[Dataset entries]
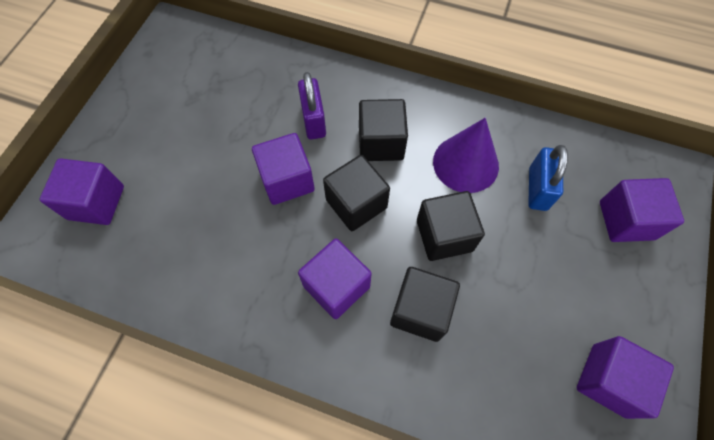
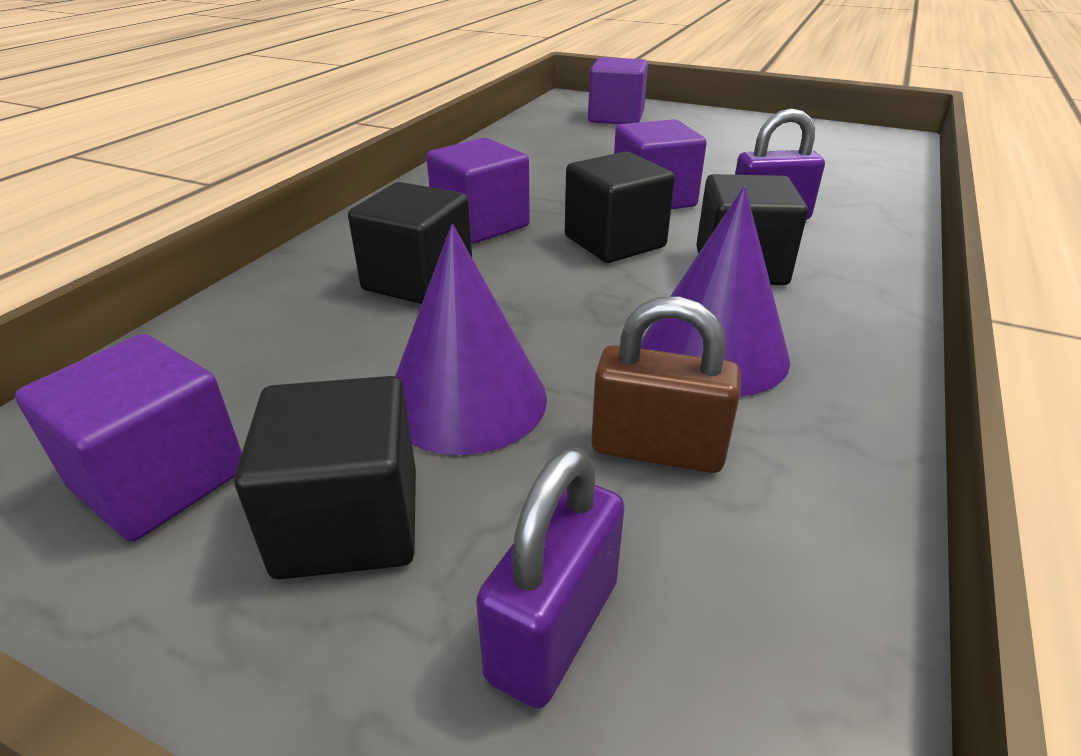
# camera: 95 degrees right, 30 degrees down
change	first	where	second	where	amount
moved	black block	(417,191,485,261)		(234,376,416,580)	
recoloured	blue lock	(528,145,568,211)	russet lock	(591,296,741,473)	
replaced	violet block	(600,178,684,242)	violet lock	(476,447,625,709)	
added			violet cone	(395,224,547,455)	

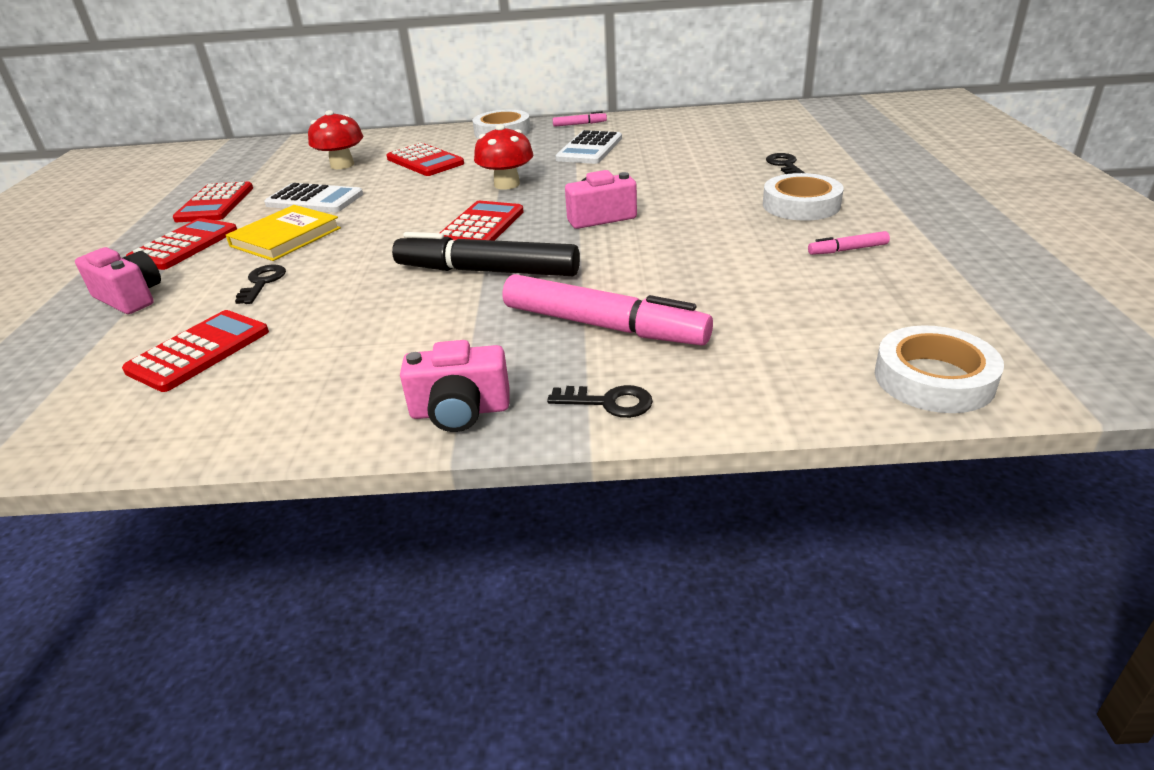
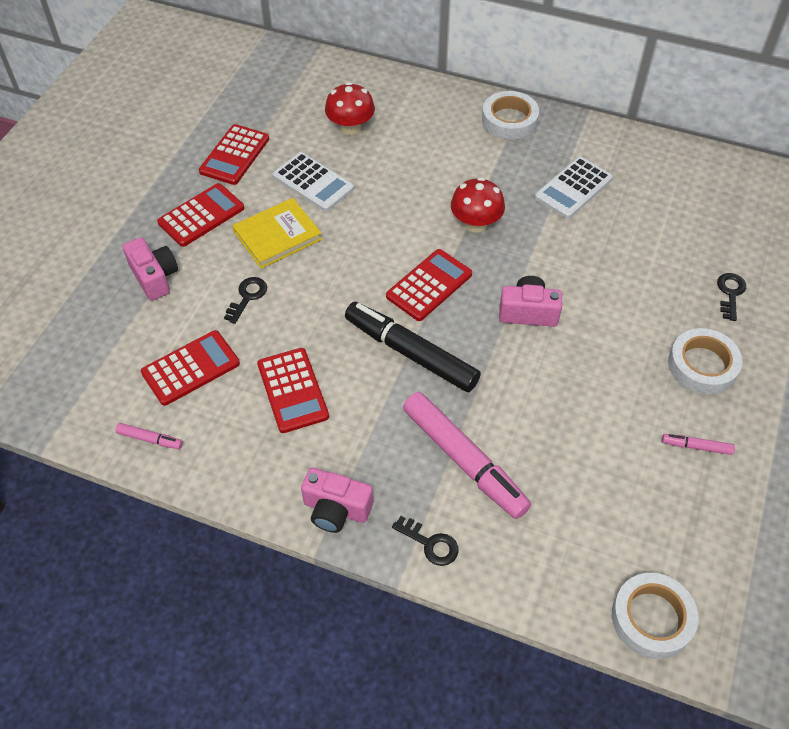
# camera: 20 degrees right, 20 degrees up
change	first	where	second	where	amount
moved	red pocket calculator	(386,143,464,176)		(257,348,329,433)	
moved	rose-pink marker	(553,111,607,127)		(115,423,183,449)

* _ASSIGNMENT_: Report only how many lines in the records contain the word "block".

* _ANSWER BOX_: 2